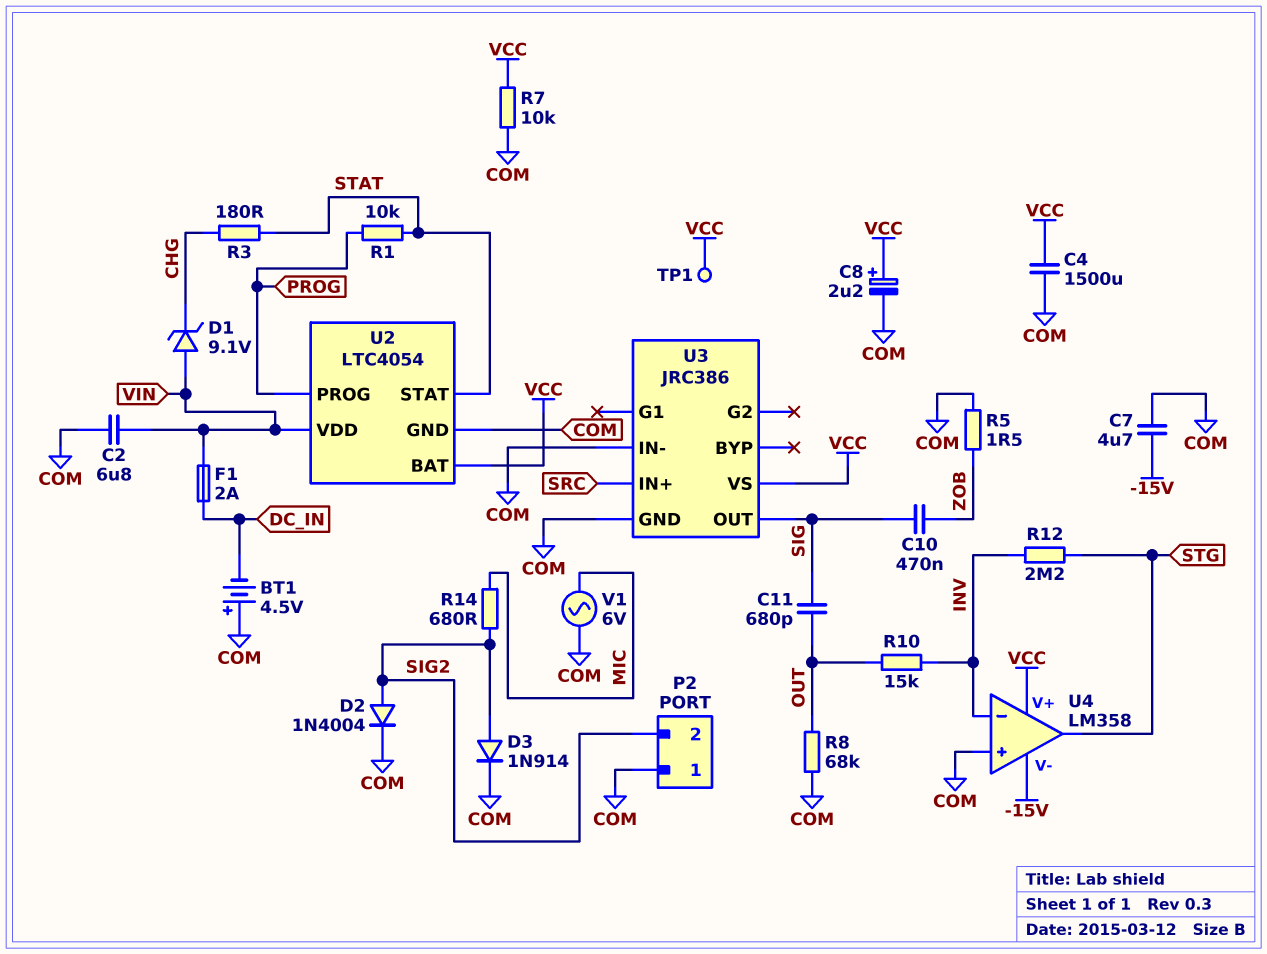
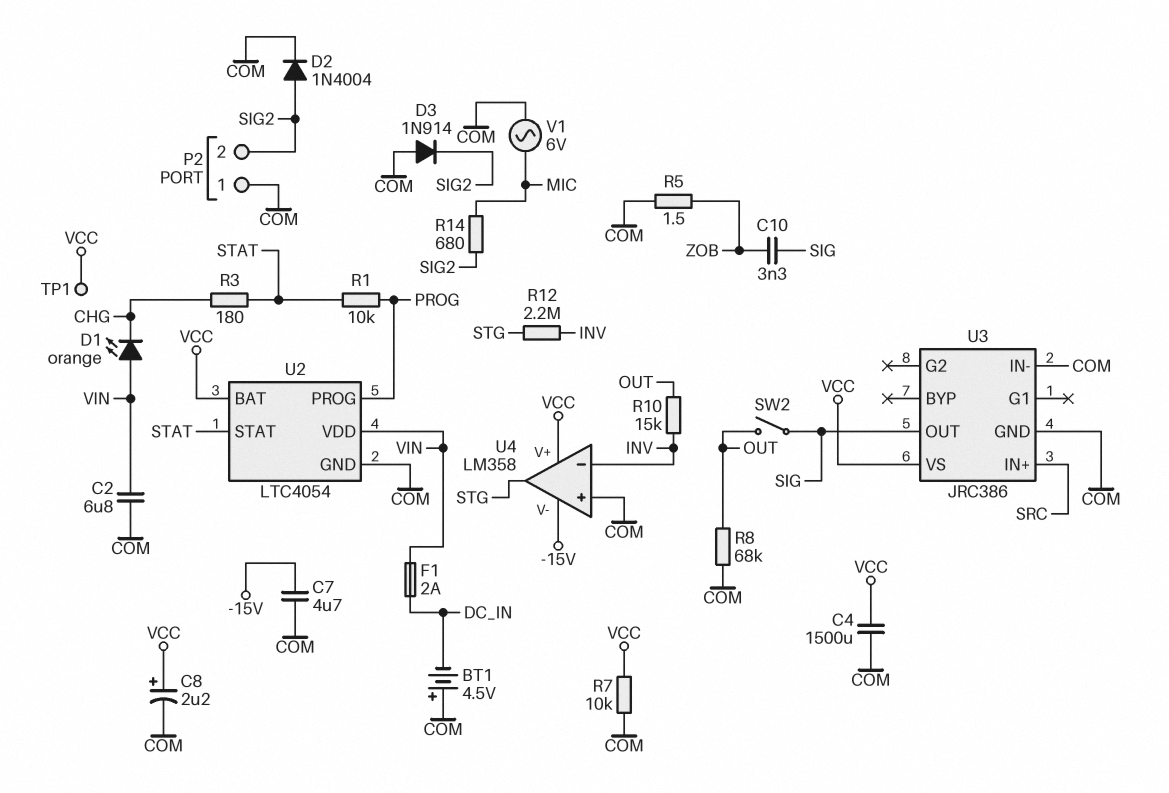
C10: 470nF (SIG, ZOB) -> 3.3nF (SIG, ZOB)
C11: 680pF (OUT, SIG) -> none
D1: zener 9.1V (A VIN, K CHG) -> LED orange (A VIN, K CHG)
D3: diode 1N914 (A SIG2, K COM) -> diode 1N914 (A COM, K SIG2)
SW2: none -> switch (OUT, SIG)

==

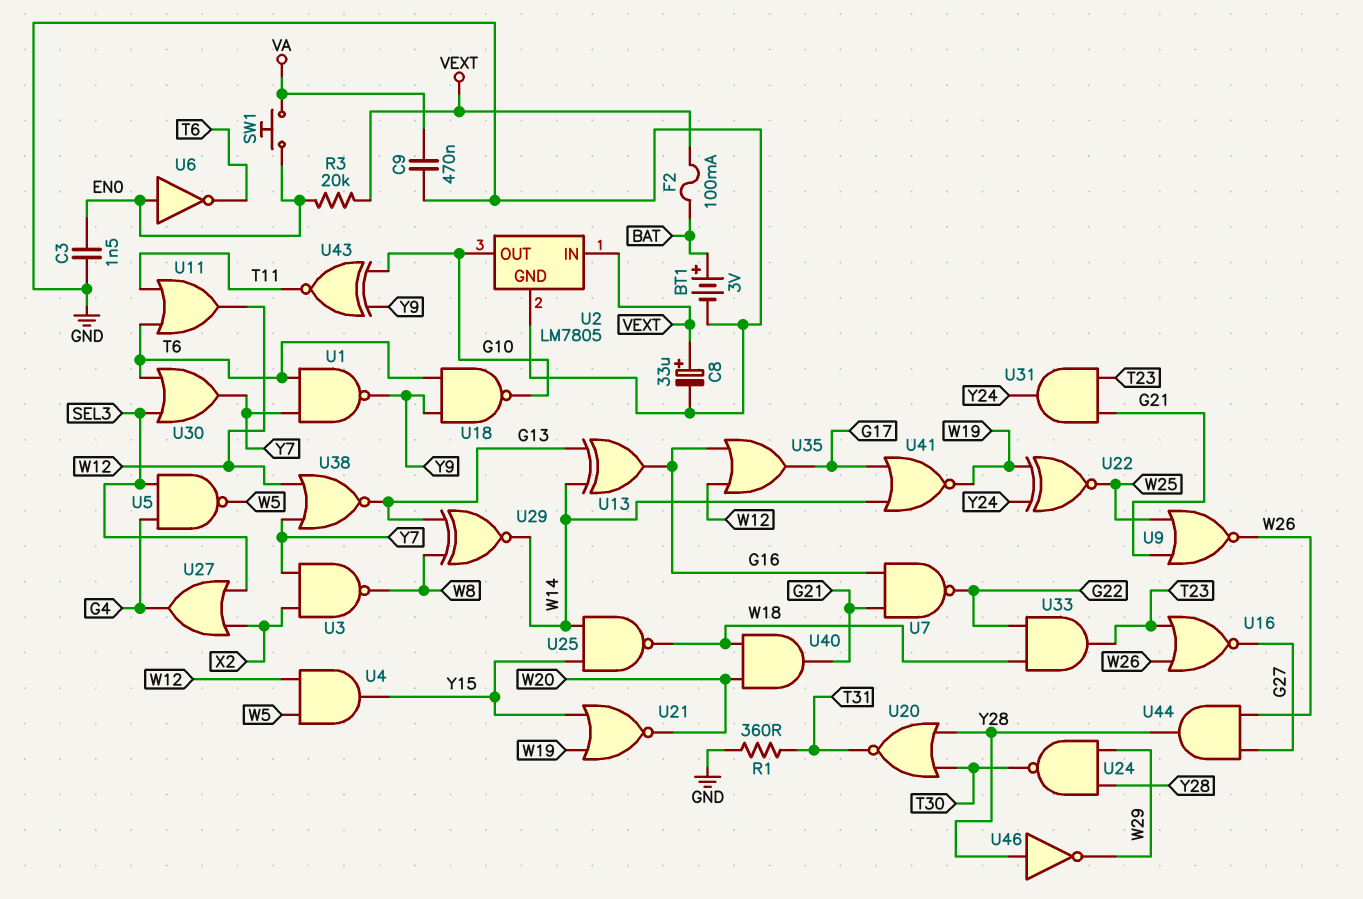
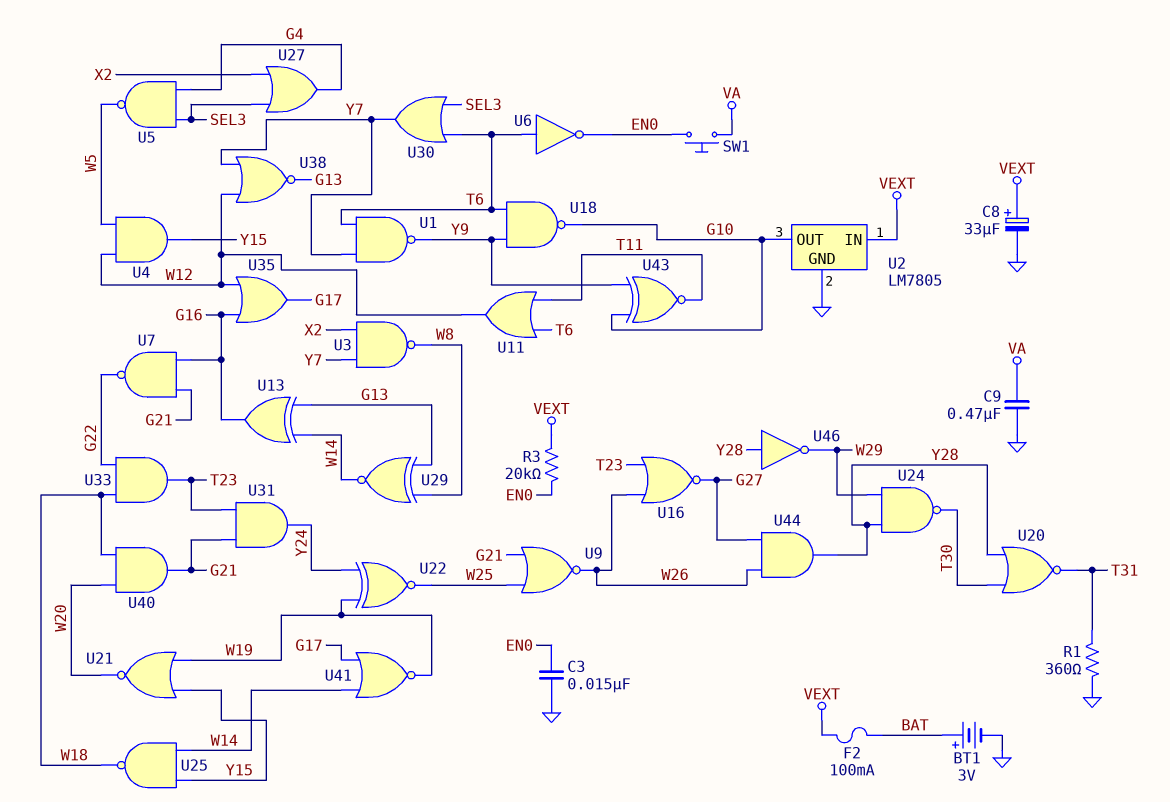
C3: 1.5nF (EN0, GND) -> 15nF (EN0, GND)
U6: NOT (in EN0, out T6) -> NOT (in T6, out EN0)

(What is required) Within the data above, find the lines that contain the word "none" and copy each of them.

(Task output)
C11: 680pF (OUT, SIG) -> none
SW2: none -> switch (OUT, SIG)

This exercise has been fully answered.